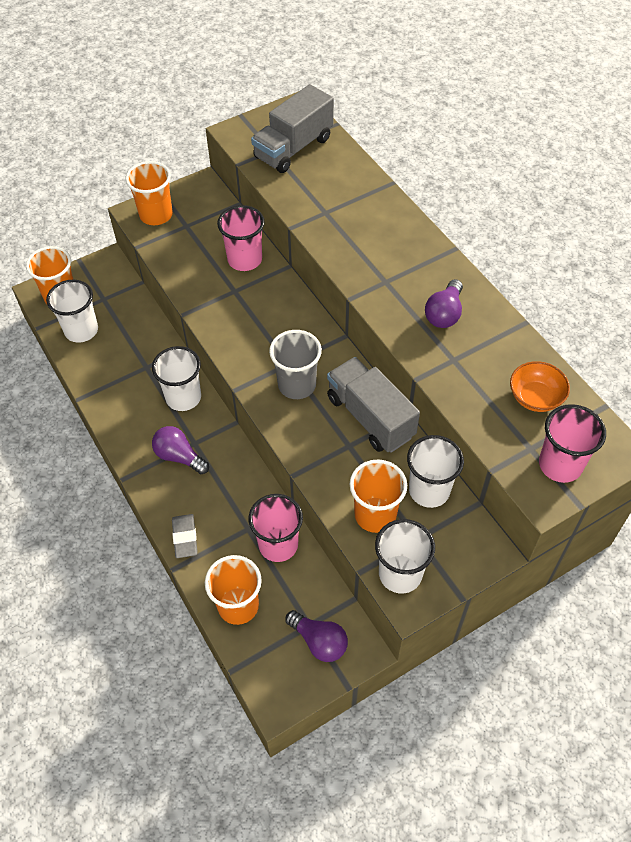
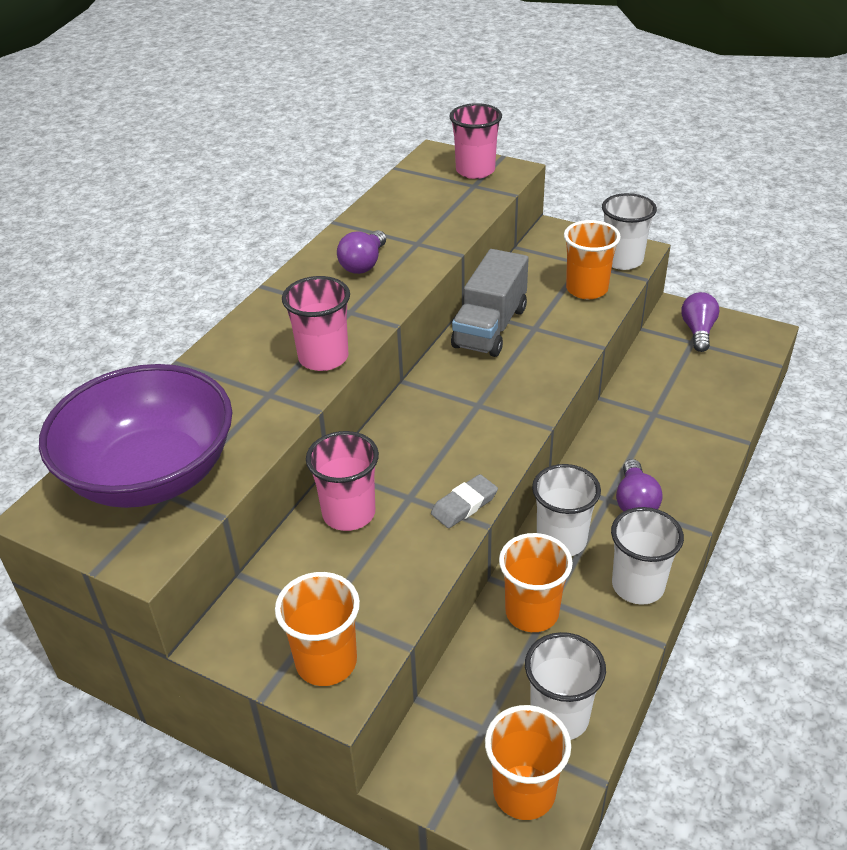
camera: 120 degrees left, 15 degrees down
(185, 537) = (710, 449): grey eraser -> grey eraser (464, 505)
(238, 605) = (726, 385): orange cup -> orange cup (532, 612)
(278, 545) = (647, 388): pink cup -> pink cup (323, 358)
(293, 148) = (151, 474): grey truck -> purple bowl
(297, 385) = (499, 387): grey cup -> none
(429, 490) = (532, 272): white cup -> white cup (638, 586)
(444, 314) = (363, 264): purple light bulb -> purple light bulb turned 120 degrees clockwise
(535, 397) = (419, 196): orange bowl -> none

━━━━━━

__What this task involves__.
Output each entry verbatim; none of the pictures should be included.

__Exercise response__.
camera: 120 degrees left, 15 degrees down
(185, 537) = (710, 449): grey eraser -> grey eraser (464, 505)
(238, 605) = (726, 385): orange cup -> orange cup (532, 612)
(278, 545) = (647, 388): pink cup -> pink cup (323, 358)
(293, 148) = (151, 474): grey truck -> purple bowl
(297, 385) = (499, 387): grey cup -> none
(429, 490) = (532, 272): white cup -> white cup (638, 586)
(444, 314) = (363, 264): purple light bulb -> purple light bulb turned 120 degrees clockwise
(535, 397) = (419, 196): orange bowl -> none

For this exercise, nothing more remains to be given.